▸ Task directions
Could you give back the records exactly, taking out the pictures?
((
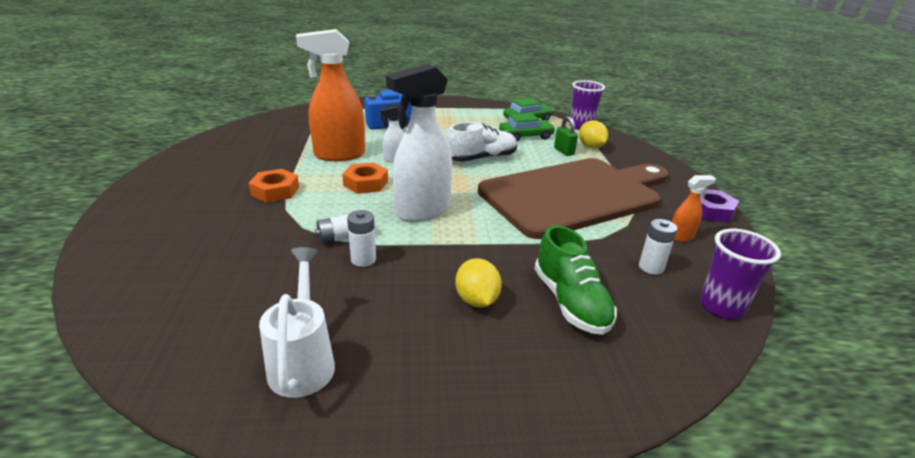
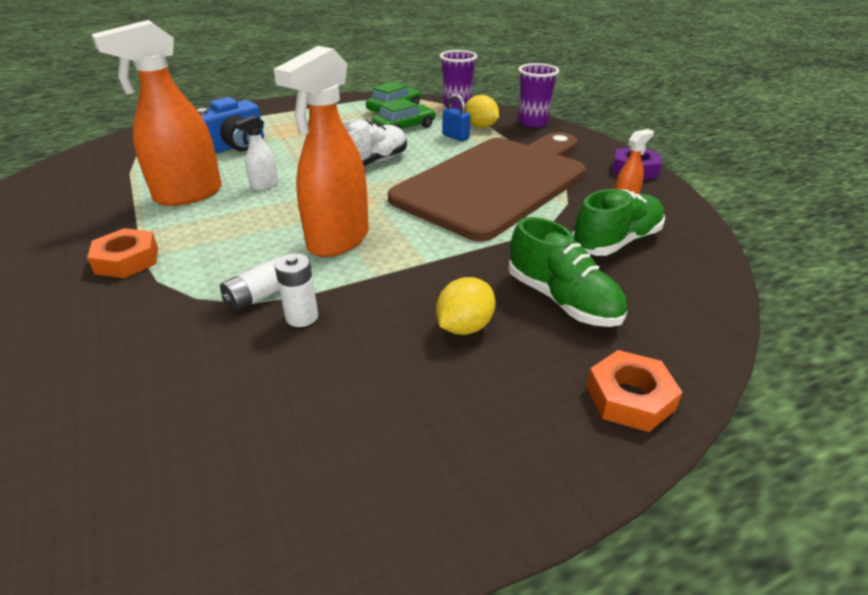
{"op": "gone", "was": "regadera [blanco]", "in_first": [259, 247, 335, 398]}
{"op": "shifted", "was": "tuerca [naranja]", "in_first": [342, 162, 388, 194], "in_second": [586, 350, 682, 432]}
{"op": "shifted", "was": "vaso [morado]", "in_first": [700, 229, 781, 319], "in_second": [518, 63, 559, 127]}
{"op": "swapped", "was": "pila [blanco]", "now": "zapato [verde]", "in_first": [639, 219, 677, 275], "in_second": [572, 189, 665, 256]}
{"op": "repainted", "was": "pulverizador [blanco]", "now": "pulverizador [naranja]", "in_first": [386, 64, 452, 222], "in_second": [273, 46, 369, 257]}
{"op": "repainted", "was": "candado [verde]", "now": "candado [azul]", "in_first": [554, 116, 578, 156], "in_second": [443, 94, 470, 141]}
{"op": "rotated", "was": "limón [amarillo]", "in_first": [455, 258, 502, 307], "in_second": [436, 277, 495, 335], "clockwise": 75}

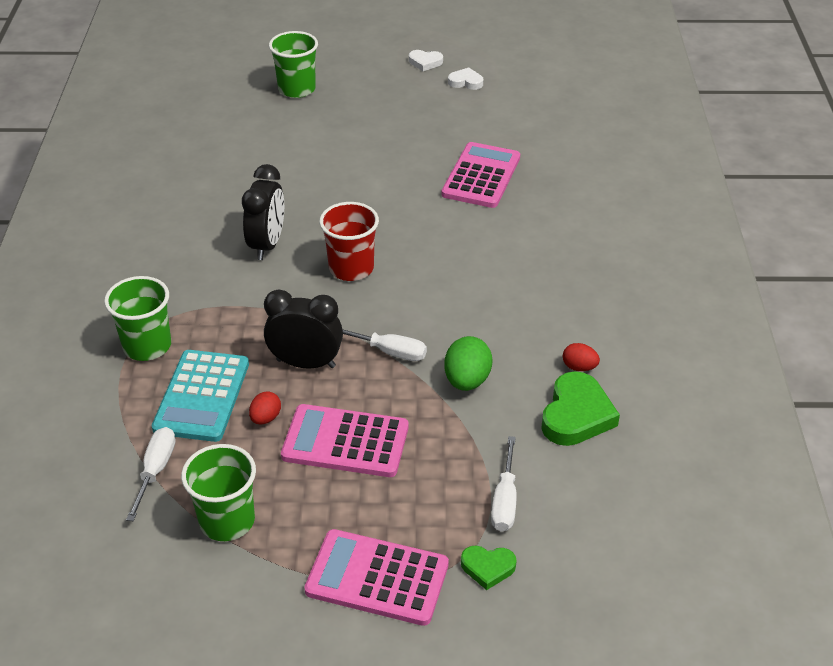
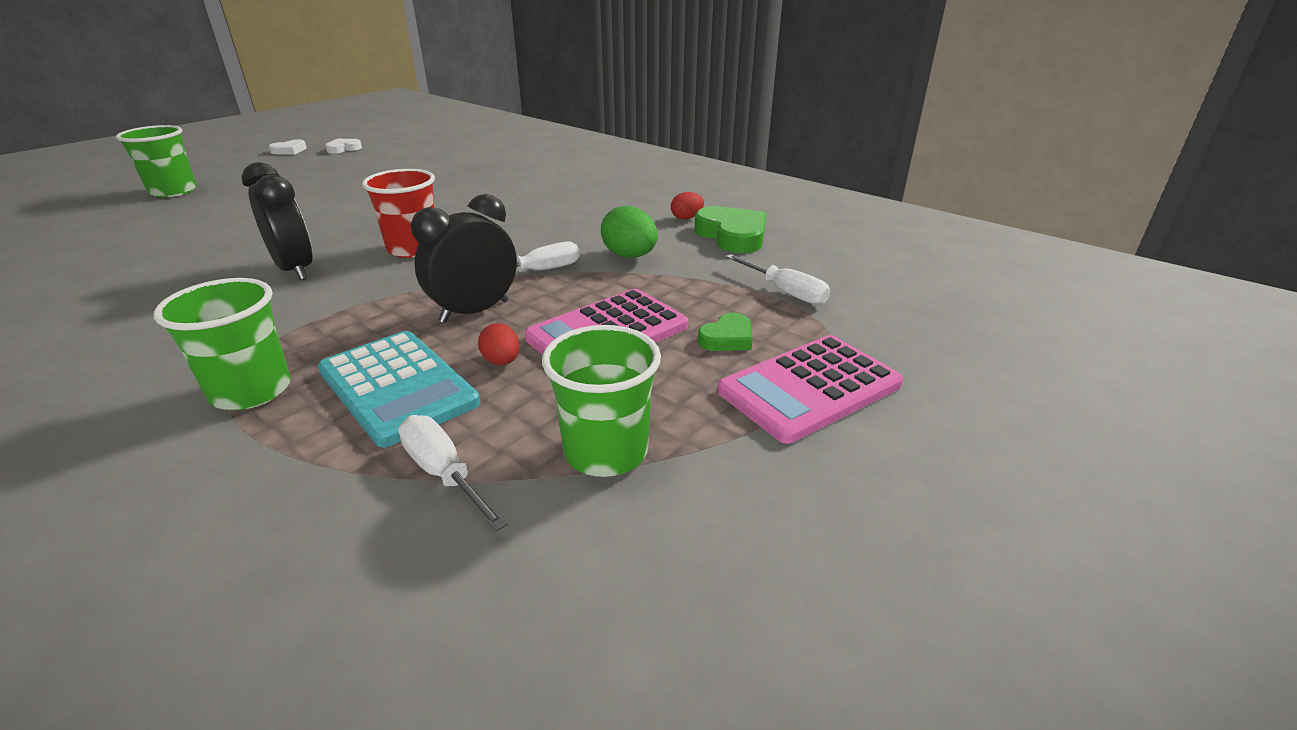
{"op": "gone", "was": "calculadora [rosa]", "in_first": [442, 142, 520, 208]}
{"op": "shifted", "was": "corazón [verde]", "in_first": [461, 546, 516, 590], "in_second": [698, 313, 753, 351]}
))
▸ Task response
{"op": "gone", "was": "regadera [blanco]", "in_first": [259, 247, 335, 398]}
{"op": "shifted", "was": "tuerca [naranja]", "in_first": [342, 162, 388, 194], "in_second": [586, 350, 682, 432]}
{"op": "shifted", "was": "vaso [morado]", "in_first": [700, 229, 781, 319], "in_second": [518, 63, 559, 127]}
{"op": "swapped", "was": "pila [blanco]", "now": "zapato [verde]", "in_first": [639, 219, 677, 275], "in_second": [572, 189, 665, 256]}
{"op": "repainted", "was": "pulverizador [blanco]", "now": "pulverizador [naranja]", "in_first": [386, 64, 452, 222], "in_second": [273, 46, 369, 257]}
{"op": "repainted", "was": "candado [verde]", "now": "candado [azul]", "in_first": [554, 116, 578, 156], "in_second": [443, 94, 470, 141]}
{"op": "rotated", "was": "limón [amarillo]", "in_first": [455, 258, 502, 307], "in_second": [436, 277, 495, 335], "clockwise": 75}

{"op": "gone", "was": "calculadora [rosa]", "in_first": [442, 142, 520, 208]}
{"op": "shifted", "was": "corazón [verde]", "in_first": [461, 546, 516, 590], "in_second": [698, 313, 753, 351]}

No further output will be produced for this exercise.